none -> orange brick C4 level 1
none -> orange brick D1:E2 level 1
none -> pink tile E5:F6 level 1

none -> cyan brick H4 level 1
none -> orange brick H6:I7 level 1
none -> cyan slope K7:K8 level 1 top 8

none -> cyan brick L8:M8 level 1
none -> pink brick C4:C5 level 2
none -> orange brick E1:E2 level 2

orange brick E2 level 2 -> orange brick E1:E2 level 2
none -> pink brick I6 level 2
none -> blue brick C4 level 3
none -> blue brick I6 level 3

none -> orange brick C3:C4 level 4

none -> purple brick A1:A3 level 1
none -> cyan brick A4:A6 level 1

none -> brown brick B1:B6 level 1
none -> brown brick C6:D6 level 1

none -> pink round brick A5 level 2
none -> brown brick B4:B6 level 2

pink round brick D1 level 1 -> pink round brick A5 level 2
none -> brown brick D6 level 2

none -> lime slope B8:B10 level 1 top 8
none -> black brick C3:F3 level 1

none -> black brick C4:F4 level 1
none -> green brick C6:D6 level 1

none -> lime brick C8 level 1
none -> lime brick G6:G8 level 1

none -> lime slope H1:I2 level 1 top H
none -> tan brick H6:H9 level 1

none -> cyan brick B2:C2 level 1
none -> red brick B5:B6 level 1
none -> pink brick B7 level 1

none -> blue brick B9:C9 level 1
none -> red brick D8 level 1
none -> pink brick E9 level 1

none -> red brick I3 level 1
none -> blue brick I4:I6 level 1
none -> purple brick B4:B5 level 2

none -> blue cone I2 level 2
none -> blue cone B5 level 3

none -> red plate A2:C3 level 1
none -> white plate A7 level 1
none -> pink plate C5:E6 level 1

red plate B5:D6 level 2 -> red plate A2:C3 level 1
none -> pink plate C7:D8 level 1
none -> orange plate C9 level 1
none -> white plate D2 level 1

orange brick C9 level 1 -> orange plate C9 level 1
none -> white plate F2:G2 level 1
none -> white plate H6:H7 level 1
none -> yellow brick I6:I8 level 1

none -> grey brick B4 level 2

□ □ □ □ □

INSTRUCTIONS TO FOLLOW:
Please reproduce, exactly as they appear above, the lines from the line containing "none -> lime slope B8:B10 level 1 top 8" up to and including the line containing "none -> pink brick B7 level 1".

RESPONSE AREA:
none -> lime slope B8:B10 level 1 top 8
none -> black brick C3:F3 level 1

none -> black brick C4:F4 level 1
none -> green brick C6:D6 level 1

none -> lime brick C8 level 1
none -> lime brick G6:G8 level 1

none -> lime slope H1:I2 level 1 top H
none -> tan brick H6:H9 level 1

none -> cyan brick B2:C2 level 1
none -> red brick B5:B6 level 1
none -> pink brick B7 level 1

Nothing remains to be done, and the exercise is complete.